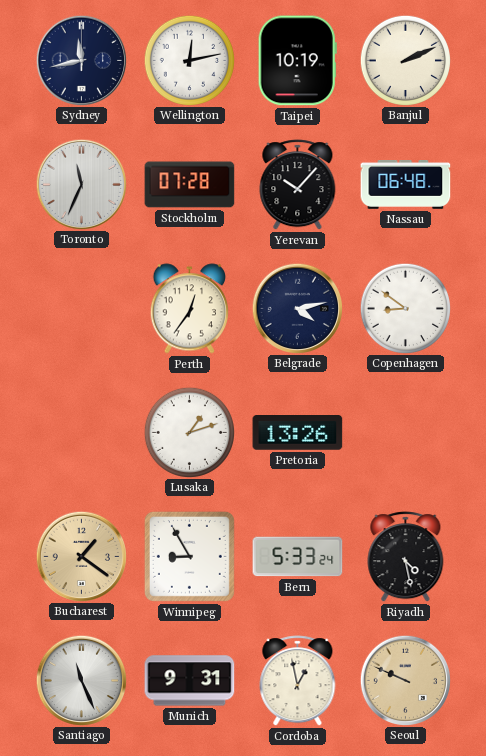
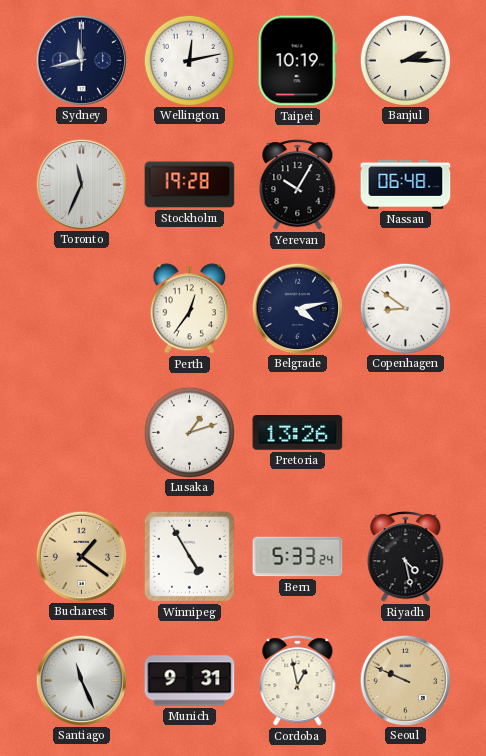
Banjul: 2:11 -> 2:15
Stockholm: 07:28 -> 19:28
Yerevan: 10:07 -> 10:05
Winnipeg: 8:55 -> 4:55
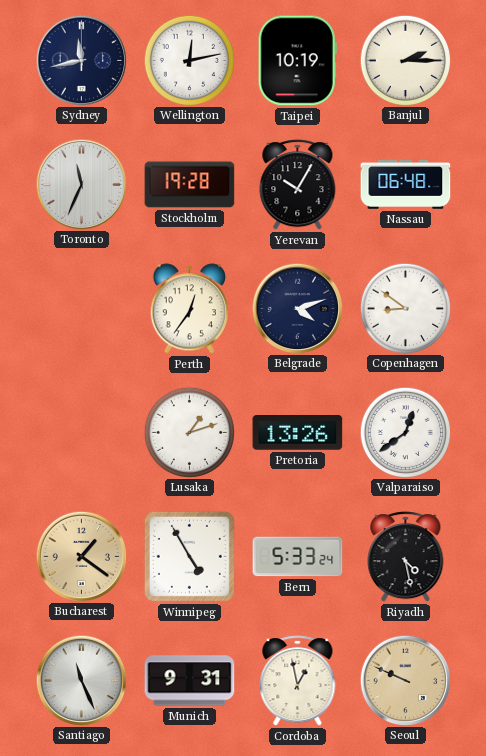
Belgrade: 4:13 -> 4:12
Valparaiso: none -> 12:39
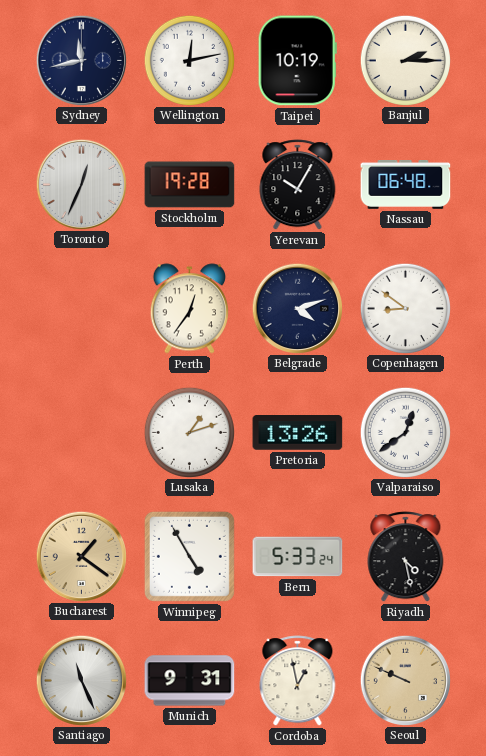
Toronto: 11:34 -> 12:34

EXERCISE TASK:
Convert the records into a JSON list of strings, one string per line, omitting blank lines and leaving out the pictures.

COMPLETED EXERCISE:
[
  "Banjul: 2:11 -> 2:15",
  "Stockholm: 07:28 -> 19:28",
  "Yerevan: 10:07 -> 10:05",
  "Winnipeg: 8:55 -> 4:55",
  "Belgrade: 4:13 -> 4:12",
  "Valparaiso: none -> 12:39",
  "Toronto: 11:34 -> 12:34"
]